● **DESCRIPTION OF THE TASK**:
Reproduce exactly the run of lines that begins with the one containing "(676, 126) = (635, 682): none -> green ball" and ends with the last line of the records, omitting pictures.

● **SOURCE DATA**:
Segment Open
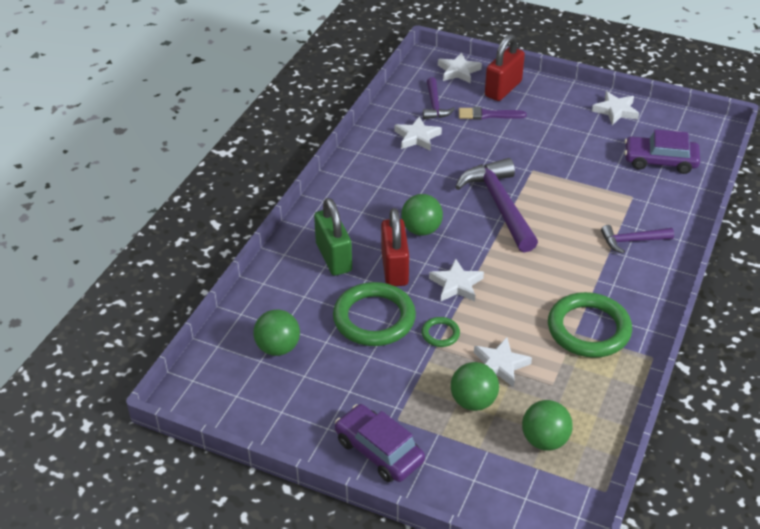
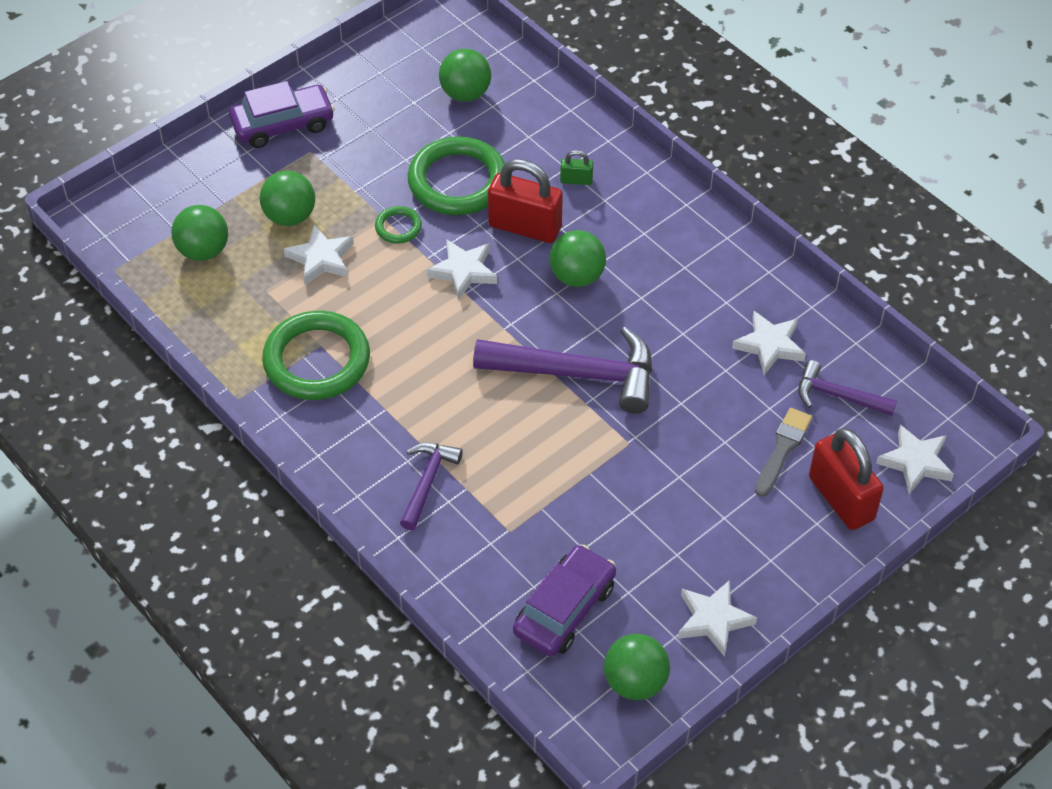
camera: 115 degrees right, 10 degrees up
(334, 257) = (576, 180): green padlock -> green padlock, size x0.46
(488, 115) = (782, 449): purple brush -> grey brush
(676, 126) = (635, 682): none -> green ball

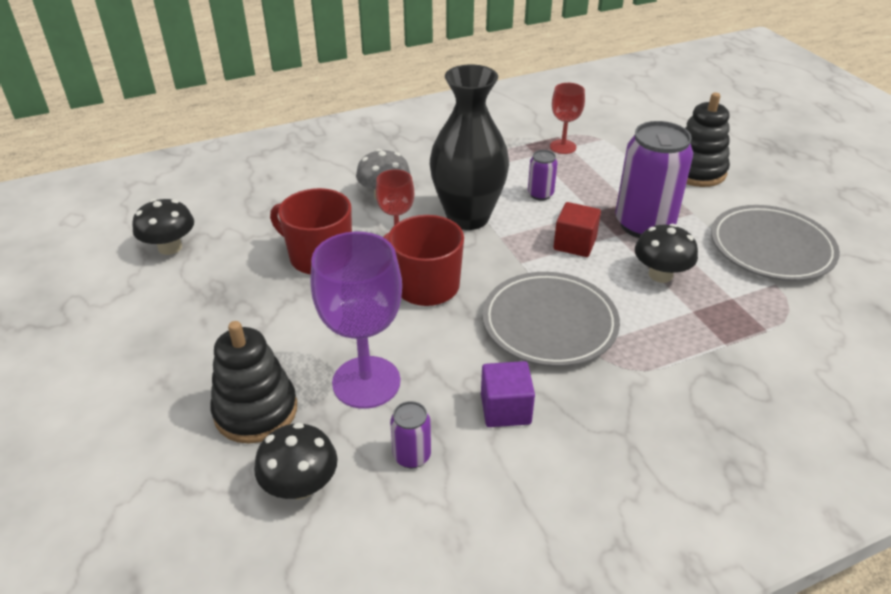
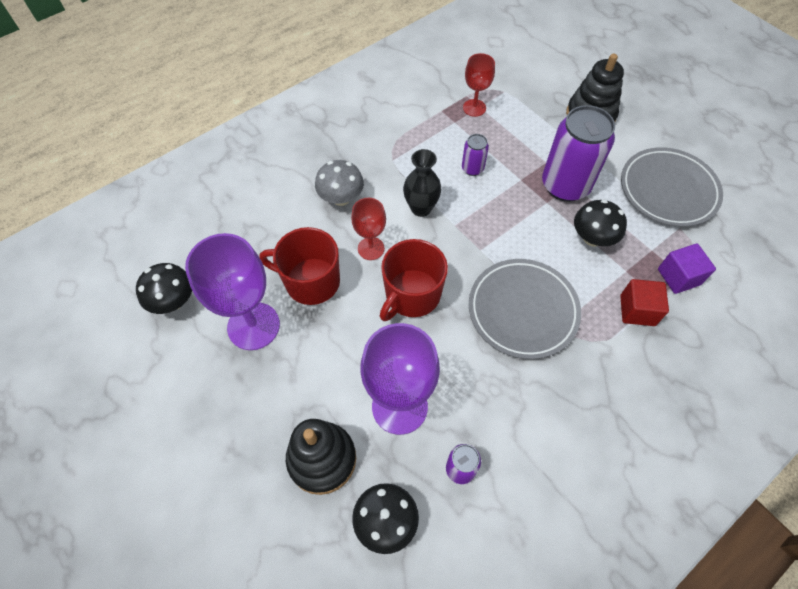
camera: 15 degrees left, 20 degrees up
(240, 282) = (253, 326): none -> purple goblet
(468, 217) = (421, 208): black vase -> black vase, size x0.56
(505, 409) = (516, 405): purple cube -> purple cube (678, 277)
(574, 244) = (517, 219): red cube -> red cube (637, 310)

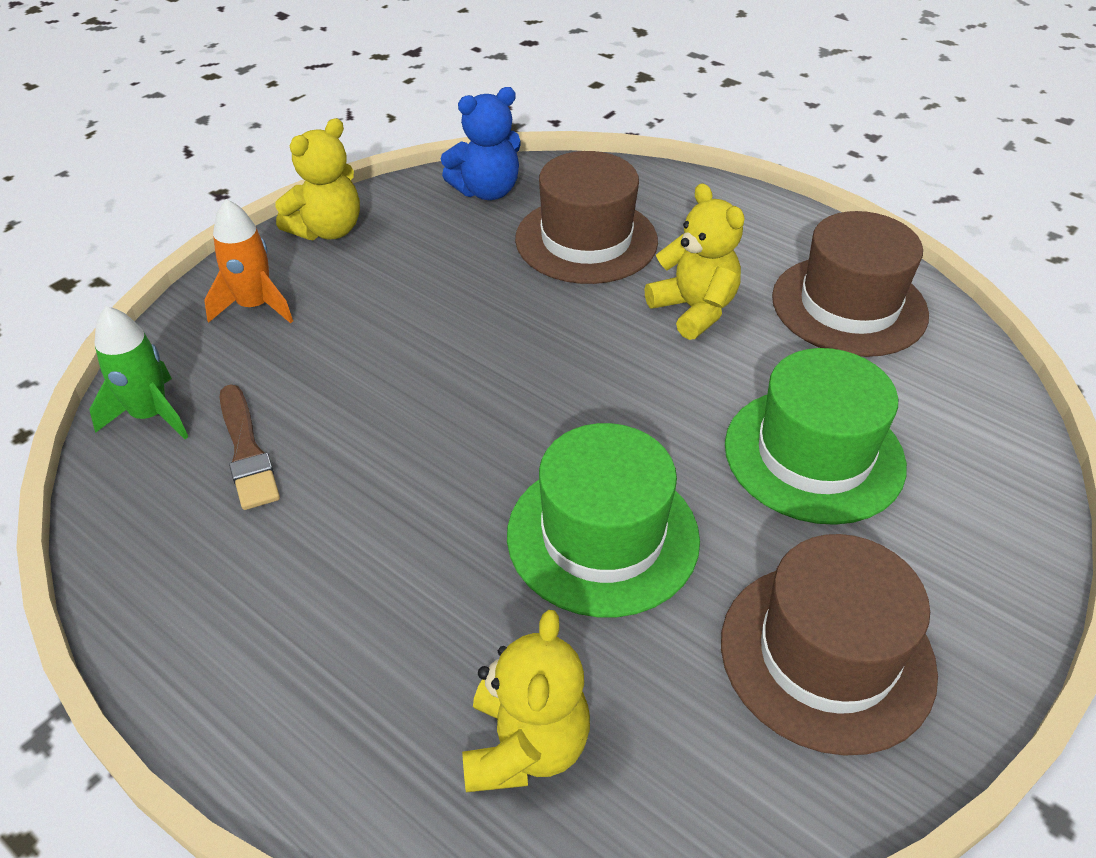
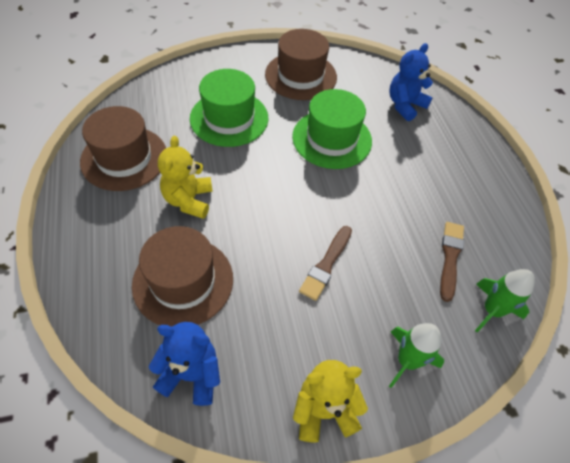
camera: 145 degrees left, 10 degrees up
(255, 306) = (407, 361): orange rocket -> green rocket
(432, 342) = (326, 264): none -> brown brush
(525, 746) = (405, 105): yellow teddy bear -> blue teddy bear

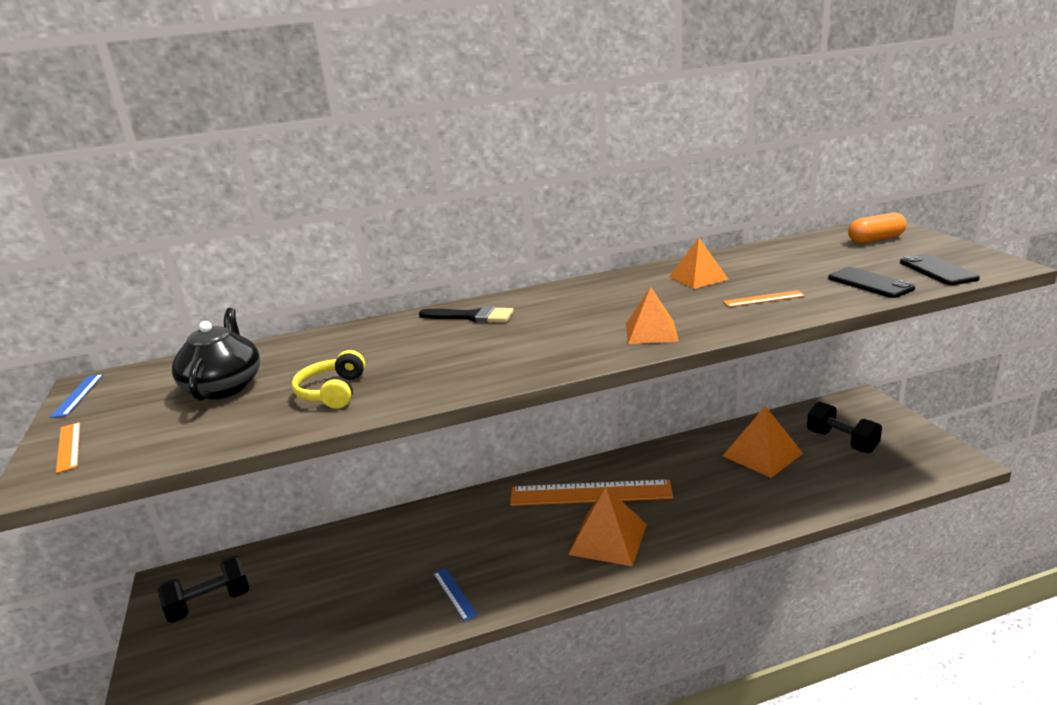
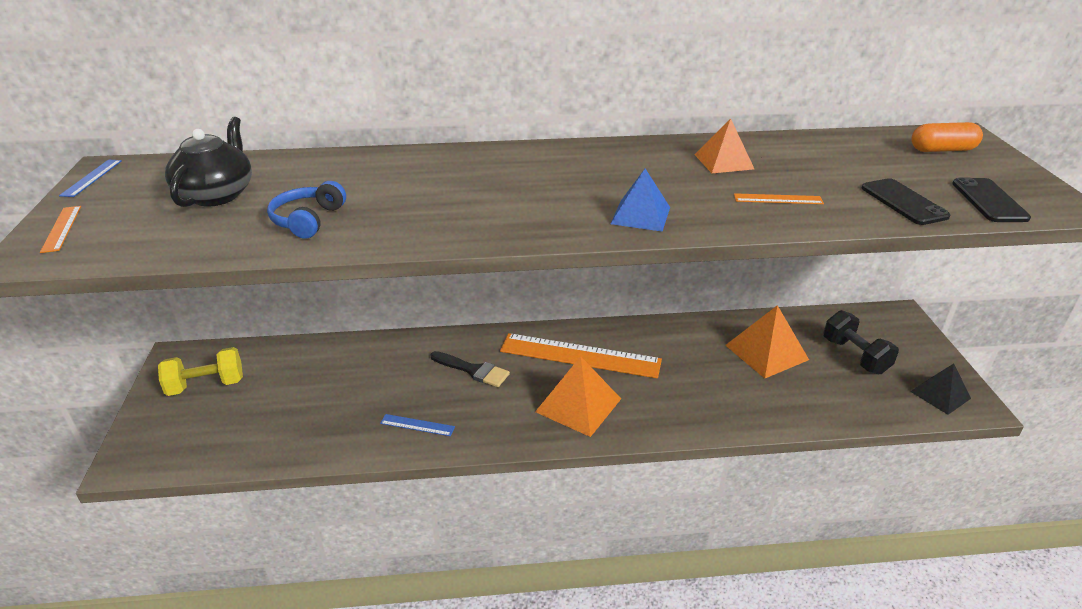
camera: 10 degrees right, 10 degrees up
(210, 604) = (206, 385): black dumbbell -> yellow dumbbell
(332, 392) = (308, 220): yellow headphones -> blue headphones
(454, 593) = (417, 425): blue ruler -> blue ruler turned 60 degrees counterclockwise
(471, 316) = (475, 163): black brush -> black brush (473, 370)
(651, 332) = (640, 215): orange pyramid -> blue pyramid
(930, 459) = (940, 394): none -> black pyramid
Segment Closed
● **RESULT FOR THIS EXERCISE**:
(676, 126) = (635, 682): none -> green ball

camera: 15 degrees left, 20 degrees up
(240, 282) = (253, 326): none -> purple goblet
(468, 217) = (421, 208): black vase -> black vase, size x0.56
(505, 409) = (516, 405): purple cube -> purple cube (678, 277)
(574, 244) = (517, 219): red cube -> red cube (637, 310)

camera: 145 degrees left, 10 degrees up
(255, 306) = (407, 361): orange rocket -> green rocket
(432, 342) = (326, 264): none -> brown brush
(525, 746) = (405, 105): yellow teddy bear -> blue teddy bear

camera: 10 degrees right, 10 degrees up
(210, 604) = (206, 385): black dumbbell -> yellow dumbbell
(332, 392) = (308, 220): yellow headphones -> blue headphones
(454, 593) = (417, 425): blue ruler -> blue ruler turned 60 degrees counterclockwise
(471, 316) = (475, 163): black brush -> black brush (473, 370)
(651, 332) = (640, 215): orange pyramid -> blue pyramid
(930, 459) = (940, 394): none -> black pyramid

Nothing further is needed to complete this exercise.